• **Required work**
Print the listing again exactly, leaving nothing out.

• **Exercise materials**
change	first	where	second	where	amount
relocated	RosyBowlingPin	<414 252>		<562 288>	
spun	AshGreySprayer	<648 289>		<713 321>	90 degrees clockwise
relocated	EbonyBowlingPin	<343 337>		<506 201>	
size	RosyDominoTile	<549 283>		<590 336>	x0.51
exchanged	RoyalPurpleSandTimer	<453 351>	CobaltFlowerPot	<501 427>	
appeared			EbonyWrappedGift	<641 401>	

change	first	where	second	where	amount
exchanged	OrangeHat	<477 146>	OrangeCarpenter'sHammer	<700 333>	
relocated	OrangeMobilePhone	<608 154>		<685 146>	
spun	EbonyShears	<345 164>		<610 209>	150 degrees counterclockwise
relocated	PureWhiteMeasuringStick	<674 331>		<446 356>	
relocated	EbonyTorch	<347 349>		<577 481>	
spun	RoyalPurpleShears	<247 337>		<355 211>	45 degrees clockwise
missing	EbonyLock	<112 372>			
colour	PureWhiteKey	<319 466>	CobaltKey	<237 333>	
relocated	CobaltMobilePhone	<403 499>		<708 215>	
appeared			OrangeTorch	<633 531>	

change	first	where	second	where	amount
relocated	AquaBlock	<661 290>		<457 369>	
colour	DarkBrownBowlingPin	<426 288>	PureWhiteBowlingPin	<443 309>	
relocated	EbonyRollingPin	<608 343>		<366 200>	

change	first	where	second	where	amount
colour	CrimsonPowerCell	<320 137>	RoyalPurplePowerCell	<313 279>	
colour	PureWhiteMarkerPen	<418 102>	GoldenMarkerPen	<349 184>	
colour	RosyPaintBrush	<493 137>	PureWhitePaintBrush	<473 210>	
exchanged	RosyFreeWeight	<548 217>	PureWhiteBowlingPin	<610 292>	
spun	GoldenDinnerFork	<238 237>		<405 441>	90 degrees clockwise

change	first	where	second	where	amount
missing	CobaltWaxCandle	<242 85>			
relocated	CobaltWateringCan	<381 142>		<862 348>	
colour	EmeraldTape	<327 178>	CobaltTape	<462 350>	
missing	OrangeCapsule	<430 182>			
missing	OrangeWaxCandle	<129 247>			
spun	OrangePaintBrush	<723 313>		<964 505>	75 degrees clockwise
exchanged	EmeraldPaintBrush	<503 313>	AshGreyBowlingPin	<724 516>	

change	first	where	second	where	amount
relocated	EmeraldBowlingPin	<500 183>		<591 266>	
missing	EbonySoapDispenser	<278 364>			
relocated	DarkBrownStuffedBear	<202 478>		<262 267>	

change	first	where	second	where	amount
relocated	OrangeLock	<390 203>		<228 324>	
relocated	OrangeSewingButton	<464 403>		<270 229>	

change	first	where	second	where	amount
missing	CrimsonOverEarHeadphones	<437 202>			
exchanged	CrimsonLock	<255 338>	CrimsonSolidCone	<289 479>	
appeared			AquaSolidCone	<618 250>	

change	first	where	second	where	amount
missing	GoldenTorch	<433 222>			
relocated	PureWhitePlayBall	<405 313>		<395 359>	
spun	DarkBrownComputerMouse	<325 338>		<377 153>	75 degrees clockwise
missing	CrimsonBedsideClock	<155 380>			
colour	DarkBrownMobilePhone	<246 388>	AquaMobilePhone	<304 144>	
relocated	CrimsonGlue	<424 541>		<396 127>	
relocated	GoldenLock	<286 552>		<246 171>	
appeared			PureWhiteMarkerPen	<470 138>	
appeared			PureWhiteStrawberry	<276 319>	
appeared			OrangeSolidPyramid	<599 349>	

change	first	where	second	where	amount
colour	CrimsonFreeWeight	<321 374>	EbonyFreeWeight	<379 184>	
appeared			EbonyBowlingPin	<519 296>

• **Task output**
change	first	where	second	where	amount
relocated	RosyBowlingPin	<414 252>		<562 288>	
spun	AshGreySprayer	<648 289>		<713 321>	90 degrees clockwise
relocated	EbonyBowlingPin	<343 337>		<506 201>	
size	RosyDominoTile	<549 283>		<590 336>	x0.51
exchanged	RoyalPurpleSandTimer	<453 351>	CobaltFlowerPot	<501 427>	
appeared			EbonyWrappedGift	<641 401>	

change	first	where	second	where	amount
exchanged	OrangeHat	<477 146>	OrangeCarpenter'sHammer	<700 333>	
relocated	OrangeMobilePhone	<608 154>		<685 146>	
spun	EbonyShears	<345 164>		<610 209>	150 degrees counterclockwise
relocated	PureWhiteMeasuringStick	<674 331>		<446 356>	
relocated	EbonyTorch	<347 349>		<577 481>	
spun	RoyalPurpleShears	<247 337>		<355 211>	45 degrees clockwise
missing	EbonyLock	<112 372>			
colour	PureWhiteKey	<319 466>	CobaltKey	<237 333>	
relocated	CobaltMobilePhone	<403 499>		<708 215>	
appeared			OrangeTorch	<633 531>	

change	first	where	second	where	amount
relocated	AquaBlock	<661 290>		<457 369>	
colour	DarkBrownBowlingPin	<426 288>	PureWhiteBowlingPin	<443 309>	
relocated	EbonyRollingPin	<608 343>		<366 200>	

change	first	where	second	where	amount
colour	CrimsonPowerCell	<320 137>	RoyalPurplePowerCell	<313 279>	
colour	PureWhiteMarkerPen	<418 102>	GoldenMarkerPen	<349 184>	
colour	RosyPaintBrush	<493 137>	PureWhitePaintBrush	<473 210>	
exchanged	RosyFreeWeight	<548 217>	PureWhiteBowlingPin	<610 292>	
spun	GoldenDinnerFork	<238 237>		<405 441>	90 degrees clockwise

change	first	where	second	where	amount
missing	CobaltWaxCandle	<242 85>			
relocated	CobaltWateringCan	<381 142>		<862 348>	
colour	EmeraldTape	<327 178>	CobaltTape	<462 350>	
missing	OrangeCapsule	<430 182>			
missing	OrangeWaxCandle	<129 247>			
spun	OrangePaintBrush	<723 313>		<964 505>	75 degrees clockwise
exchanged	EmeraldPaintBrush	<503 313>	AshGreyBowlingPin	<724 516>	

change	first	where	second	where	amount
relocated	EmeraldBowlingPin	<500 183>		<591 266>	
missing	EbonySoapDispenser	<278 364>			
relocated	DarkBrownStuffedBear	<202 478>		<262 267>	

change	first	where	second	where	amount
relocated	OrangeLock	<390 203>		<228 324>	
relocated	OrangeSewingButton	<464 403>		<270 229>	

change	first	where	second	where	amount
missing	CrimsonOverEarHeadphones	<437 202>			
exchanged	CrimsonLock	<255 338>	CrimsonSolidCone	<289 479>	
appeared			AquaSolidCone	<618 250>	

change	first	where	second	where	amount
missing	GoldenTorch	<433 222>			
relocated	PureWhitePlayBall	<405 313>		<395 359>	
spun	DarkBrownComputerMouse	<325 338>		<377 153>	75 degrees clockwise
missing	CrimsonBedsideClock	<155 380>			
colour	DarkBrownMobilePhone	<246 388>	AquaMobilePhone	<304 144>	
relocated	CrimsonGlue	<424 541>		<396 127>	
relocated	GoldenLock	<286 552>		<246 171>	
appeared			PureWhiteMarkerPen	<470 138>	
appeared			PureWhiteStrawberry	<276 319>	
appeared			OrangeSolidPyramid	<599 349>	

change	first	where	second	where	amount
colour	CrimsonFreeWeight	<321 374>	EbonyFreeWeight	<379 184>	
appeared			EbonyBowlingPin	<519 296>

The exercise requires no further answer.